Task statement: Retype the listing found below exactly, but leave out each picture.

Dataset section:

#####

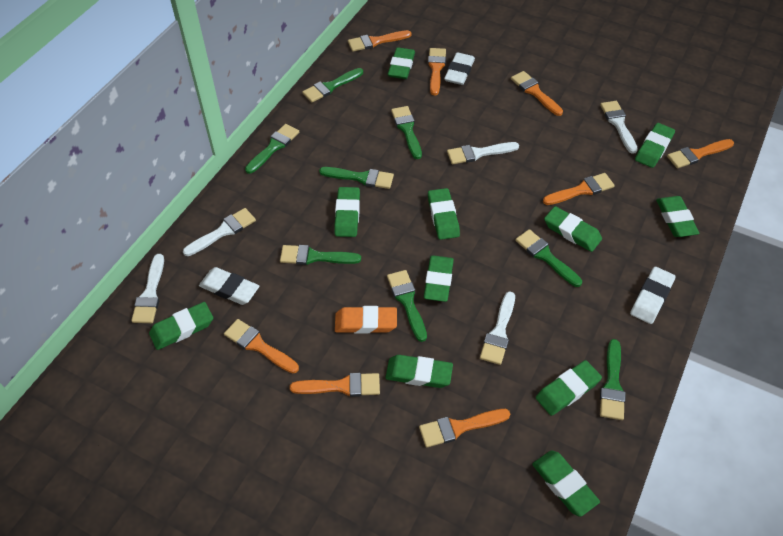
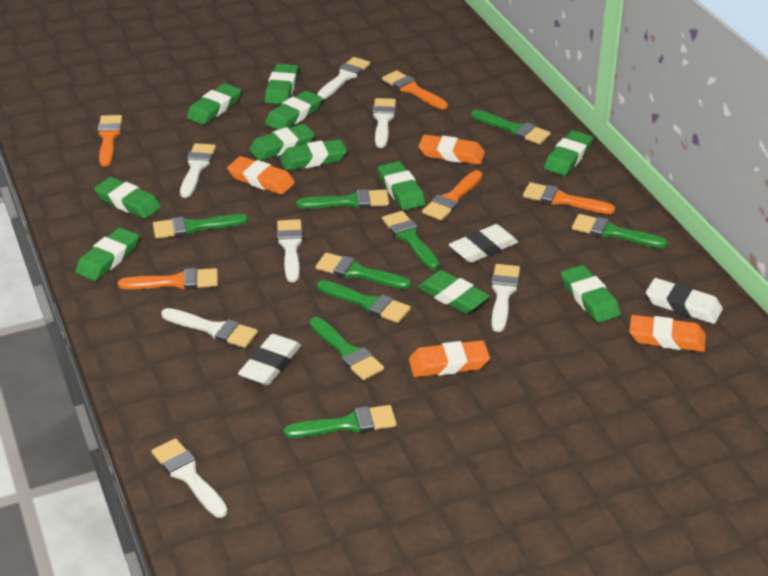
green brush: 8 -> 9
orange brush: 8 -> 5
orange eraser: 1 -> 4
white brush: 5 -> 7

#####

Result:
green brush: 8 -> 9
orange brush: 8 -> 5
orange eraser: 1 -> 4
white brush: 5 -> 7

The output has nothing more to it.